[Opening DATA FOR REVIEW section]

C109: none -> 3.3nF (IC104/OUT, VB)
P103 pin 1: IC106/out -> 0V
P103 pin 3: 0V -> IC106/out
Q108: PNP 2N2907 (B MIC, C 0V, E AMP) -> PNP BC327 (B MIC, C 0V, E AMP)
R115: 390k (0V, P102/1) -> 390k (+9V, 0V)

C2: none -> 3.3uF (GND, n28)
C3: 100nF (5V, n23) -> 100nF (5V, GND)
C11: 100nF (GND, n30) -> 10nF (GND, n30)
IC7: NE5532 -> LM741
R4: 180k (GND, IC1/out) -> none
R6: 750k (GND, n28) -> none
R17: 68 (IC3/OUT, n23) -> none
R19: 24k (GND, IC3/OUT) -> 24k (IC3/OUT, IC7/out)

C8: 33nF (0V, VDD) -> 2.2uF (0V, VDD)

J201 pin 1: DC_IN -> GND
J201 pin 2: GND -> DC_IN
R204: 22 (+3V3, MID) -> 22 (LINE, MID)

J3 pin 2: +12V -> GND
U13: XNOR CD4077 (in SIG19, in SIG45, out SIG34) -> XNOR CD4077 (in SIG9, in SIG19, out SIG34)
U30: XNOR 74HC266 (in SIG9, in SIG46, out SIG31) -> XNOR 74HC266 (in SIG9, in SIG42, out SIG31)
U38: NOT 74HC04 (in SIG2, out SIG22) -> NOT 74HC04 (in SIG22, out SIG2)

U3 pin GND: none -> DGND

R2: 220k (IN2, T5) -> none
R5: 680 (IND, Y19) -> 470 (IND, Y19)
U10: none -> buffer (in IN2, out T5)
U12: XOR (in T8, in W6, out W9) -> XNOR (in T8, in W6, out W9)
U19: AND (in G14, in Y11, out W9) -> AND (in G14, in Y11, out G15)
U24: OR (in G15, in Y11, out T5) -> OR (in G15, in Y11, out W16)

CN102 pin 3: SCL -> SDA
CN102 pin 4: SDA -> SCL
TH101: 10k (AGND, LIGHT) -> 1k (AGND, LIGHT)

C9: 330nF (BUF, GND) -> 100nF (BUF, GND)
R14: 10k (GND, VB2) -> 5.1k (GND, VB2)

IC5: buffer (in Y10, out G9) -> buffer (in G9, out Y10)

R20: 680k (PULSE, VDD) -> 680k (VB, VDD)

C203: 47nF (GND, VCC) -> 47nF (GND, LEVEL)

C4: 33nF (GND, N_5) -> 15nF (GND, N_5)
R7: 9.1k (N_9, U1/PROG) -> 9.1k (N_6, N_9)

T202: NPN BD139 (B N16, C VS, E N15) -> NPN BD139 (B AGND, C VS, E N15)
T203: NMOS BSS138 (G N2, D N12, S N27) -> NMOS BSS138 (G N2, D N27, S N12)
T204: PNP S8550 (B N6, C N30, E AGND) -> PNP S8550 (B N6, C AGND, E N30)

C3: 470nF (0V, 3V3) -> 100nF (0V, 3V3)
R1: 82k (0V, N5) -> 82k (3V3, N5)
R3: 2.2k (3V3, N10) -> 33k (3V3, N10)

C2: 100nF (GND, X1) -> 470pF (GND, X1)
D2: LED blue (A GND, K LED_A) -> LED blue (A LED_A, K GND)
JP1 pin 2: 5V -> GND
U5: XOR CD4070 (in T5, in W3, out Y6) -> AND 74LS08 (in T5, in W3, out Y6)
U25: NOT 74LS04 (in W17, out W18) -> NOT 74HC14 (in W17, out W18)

[Closing DATA FOR REVIEW section]

(WHAT TO PRODUCE) Find each line in the records holding the string "XNOR" and show it.

(RESPONSE FOR THIS EXERCISE)
U13: XNOR CD4077 (in SIG19, in SIG45, out SIG34) -> XNOR CD4077 (in SIG9, in SIG19, out SIG34)
U30: XNOR 74HC266 (in SIG9, in SIG46, out SIG31) -> XNOR 74HC266 (in SIG9, in SIG42, out SIG31)
U12: XOR (in T8, in W6, out W9) -> XNOR (in T8, in W6, out W9)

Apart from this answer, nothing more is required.